::: INFORMATION

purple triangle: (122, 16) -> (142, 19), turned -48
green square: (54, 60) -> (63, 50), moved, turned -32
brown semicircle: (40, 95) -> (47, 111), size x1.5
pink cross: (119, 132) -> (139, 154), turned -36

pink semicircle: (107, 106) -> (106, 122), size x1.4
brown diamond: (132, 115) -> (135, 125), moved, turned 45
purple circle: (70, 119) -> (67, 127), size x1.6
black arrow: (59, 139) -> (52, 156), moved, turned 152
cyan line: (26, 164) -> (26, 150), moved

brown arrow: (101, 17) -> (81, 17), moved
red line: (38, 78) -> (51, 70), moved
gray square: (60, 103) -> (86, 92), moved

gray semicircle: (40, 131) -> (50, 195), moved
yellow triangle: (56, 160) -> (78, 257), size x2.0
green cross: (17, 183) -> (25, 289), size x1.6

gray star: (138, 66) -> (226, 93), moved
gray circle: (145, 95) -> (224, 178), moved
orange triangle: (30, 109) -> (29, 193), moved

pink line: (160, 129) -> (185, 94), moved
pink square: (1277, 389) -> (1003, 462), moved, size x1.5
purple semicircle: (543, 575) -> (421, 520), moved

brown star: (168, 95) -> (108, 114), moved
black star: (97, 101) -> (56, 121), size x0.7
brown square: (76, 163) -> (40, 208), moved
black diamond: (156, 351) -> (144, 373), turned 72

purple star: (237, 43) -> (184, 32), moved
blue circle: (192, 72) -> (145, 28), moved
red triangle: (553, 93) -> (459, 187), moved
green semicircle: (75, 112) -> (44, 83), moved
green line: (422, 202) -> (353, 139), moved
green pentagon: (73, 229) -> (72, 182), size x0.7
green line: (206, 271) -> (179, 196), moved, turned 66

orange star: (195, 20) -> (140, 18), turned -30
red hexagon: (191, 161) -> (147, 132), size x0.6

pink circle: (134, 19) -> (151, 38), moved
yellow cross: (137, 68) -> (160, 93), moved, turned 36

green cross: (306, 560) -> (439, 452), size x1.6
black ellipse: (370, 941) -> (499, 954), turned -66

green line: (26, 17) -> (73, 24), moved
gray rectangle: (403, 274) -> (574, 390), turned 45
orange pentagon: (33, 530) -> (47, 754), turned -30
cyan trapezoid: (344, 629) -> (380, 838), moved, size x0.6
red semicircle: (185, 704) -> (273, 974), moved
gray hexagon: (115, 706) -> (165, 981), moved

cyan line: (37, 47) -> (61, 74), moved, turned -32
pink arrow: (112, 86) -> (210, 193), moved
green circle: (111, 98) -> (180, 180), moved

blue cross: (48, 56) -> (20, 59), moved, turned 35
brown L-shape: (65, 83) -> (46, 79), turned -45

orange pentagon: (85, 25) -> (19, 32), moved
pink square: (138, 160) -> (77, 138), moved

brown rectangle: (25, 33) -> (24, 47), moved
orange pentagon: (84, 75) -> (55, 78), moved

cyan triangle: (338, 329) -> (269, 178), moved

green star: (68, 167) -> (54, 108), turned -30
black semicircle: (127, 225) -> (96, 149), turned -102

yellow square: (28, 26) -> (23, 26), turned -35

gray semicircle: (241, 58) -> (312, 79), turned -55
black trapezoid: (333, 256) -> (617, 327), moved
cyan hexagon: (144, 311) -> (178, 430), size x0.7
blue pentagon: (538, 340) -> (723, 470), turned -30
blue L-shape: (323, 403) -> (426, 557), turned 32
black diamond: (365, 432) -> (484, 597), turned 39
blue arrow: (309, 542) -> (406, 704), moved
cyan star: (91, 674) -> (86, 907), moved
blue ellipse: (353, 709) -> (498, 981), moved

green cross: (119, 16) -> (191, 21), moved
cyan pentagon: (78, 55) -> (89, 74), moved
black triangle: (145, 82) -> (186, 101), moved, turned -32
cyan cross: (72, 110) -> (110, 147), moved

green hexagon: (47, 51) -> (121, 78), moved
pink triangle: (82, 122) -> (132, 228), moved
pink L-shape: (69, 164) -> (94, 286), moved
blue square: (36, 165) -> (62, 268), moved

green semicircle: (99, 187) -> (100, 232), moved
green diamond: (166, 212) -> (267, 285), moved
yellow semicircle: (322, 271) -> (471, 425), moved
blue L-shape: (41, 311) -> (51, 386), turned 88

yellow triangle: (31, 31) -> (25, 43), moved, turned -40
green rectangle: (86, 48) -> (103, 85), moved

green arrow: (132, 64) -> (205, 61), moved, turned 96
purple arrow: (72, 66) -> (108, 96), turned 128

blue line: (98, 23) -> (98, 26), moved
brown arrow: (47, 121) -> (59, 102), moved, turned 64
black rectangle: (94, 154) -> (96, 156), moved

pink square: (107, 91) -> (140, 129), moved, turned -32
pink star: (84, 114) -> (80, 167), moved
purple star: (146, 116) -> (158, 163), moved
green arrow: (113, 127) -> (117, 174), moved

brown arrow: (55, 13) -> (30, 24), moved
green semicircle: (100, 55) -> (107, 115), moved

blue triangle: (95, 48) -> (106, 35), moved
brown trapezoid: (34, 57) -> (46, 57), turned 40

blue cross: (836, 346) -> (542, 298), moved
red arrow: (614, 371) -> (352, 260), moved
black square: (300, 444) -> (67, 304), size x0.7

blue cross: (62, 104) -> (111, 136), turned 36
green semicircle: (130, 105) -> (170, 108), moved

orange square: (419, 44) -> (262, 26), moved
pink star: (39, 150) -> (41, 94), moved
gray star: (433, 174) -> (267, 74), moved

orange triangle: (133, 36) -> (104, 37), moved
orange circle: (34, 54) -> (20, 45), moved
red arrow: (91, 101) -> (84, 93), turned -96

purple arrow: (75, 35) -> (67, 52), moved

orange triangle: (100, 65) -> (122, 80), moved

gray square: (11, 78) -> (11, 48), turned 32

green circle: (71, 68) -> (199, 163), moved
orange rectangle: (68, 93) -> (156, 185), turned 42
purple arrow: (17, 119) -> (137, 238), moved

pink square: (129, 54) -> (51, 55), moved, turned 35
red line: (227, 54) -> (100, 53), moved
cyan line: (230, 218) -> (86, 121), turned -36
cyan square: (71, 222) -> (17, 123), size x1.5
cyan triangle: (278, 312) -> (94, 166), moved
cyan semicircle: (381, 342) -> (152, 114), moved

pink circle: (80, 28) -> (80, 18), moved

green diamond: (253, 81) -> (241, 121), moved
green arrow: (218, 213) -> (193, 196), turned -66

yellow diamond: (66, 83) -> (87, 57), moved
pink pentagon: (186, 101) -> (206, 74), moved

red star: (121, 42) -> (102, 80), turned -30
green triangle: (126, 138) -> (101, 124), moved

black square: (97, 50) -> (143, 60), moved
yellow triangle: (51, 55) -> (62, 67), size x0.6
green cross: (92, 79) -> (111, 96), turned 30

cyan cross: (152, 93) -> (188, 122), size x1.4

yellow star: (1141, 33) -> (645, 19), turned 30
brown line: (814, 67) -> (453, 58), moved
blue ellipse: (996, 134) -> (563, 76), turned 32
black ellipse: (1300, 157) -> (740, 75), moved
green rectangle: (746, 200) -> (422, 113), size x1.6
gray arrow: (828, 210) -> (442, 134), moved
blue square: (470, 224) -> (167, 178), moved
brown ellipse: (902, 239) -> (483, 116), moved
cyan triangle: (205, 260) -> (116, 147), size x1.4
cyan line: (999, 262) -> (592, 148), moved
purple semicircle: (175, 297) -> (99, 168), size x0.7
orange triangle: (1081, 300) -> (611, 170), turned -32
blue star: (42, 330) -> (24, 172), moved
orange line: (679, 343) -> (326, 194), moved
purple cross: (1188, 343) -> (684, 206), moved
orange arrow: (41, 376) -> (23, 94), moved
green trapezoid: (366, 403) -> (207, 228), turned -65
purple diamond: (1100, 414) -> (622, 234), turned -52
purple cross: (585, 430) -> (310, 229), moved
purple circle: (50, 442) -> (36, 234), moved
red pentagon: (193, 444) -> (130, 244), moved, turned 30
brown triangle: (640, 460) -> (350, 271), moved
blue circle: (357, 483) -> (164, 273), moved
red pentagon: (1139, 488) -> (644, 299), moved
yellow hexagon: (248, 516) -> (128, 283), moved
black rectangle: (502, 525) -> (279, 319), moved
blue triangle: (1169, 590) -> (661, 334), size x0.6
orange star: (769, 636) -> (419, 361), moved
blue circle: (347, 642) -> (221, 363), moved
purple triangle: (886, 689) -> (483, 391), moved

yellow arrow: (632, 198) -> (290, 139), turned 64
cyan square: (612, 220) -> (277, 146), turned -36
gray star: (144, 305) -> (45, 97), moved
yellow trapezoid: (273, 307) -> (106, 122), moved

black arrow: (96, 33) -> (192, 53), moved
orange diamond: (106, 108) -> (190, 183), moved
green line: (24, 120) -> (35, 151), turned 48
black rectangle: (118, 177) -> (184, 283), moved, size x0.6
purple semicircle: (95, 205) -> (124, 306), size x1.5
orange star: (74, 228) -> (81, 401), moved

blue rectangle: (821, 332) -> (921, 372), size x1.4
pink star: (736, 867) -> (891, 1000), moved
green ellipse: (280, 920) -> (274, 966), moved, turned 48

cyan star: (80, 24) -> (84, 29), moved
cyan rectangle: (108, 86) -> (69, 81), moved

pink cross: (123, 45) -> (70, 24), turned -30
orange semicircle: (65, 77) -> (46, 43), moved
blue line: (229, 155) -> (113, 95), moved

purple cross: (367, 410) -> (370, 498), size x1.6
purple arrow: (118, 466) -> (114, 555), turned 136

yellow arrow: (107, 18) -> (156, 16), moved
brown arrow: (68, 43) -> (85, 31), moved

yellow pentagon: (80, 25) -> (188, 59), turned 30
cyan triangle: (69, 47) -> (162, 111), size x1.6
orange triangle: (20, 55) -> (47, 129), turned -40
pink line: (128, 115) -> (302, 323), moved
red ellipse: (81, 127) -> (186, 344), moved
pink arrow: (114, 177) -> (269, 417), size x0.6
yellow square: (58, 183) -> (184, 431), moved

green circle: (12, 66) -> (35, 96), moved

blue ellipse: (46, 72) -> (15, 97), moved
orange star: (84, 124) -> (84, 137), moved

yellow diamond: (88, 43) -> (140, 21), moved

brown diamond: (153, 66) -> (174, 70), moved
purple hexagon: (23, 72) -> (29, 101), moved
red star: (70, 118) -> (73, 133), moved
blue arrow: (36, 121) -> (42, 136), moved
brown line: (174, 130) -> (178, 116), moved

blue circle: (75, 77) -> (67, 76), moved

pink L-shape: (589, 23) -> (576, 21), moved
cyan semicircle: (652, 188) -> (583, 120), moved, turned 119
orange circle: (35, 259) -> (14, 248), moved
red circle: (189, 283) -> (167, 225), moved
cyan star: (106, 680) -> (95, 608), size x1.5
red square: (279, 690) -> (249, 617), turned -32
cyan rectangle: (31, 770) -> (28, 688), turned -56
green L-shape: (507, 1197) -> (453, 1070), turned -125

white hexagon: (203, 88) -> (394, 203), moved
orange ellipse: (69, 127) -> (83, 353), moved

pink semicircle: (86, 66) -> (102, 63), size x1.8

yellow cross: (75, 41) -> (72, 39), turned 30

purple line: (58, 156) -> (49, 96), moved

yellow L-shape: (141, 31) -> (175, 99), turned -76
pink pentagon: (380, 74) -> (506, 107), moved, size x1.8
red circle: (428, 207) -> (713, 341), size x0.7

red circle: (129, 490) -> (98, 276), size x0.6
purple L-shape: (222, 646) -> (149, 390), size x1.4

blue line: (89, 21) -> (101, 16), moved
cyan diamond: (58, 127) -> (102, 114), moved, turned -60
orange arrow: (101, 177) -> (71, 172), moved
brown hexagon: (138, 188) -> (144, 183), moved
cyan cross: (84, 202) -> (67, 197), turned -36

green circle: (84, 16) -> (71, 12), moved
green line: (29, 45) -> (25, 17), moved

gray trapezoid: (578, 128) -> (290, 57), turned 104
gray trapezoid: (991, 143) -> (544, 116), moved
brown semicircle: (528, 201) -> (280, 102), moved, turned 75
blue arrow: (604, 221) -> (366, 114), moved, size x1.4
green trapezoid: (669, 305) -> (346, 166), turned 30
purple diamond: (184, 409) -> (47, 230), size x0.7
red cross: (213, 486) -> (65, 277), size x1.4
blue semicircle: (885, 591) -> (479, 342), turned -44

::::::

TASK PROMPT - Only those lines of the entries above that run from the line containing "brown diamond: (132, 115)" to the line containing "brown arrow: (101, 17) -> (81, 17), moved", both included, should be transcribed exactly.

EXERCISE SOLUTION -
brown diamond: (132, 115) -> (135, 125), moved, turned 45
purple circle: (70, 119) -> (67, 127), size x1.6
black arrow: (59, 139) -> (52, 156), moved, turned 152
cyan line: (26, 164) -> (26, 150), moved

brown arrow: (101, 17) -> (81, 17), moved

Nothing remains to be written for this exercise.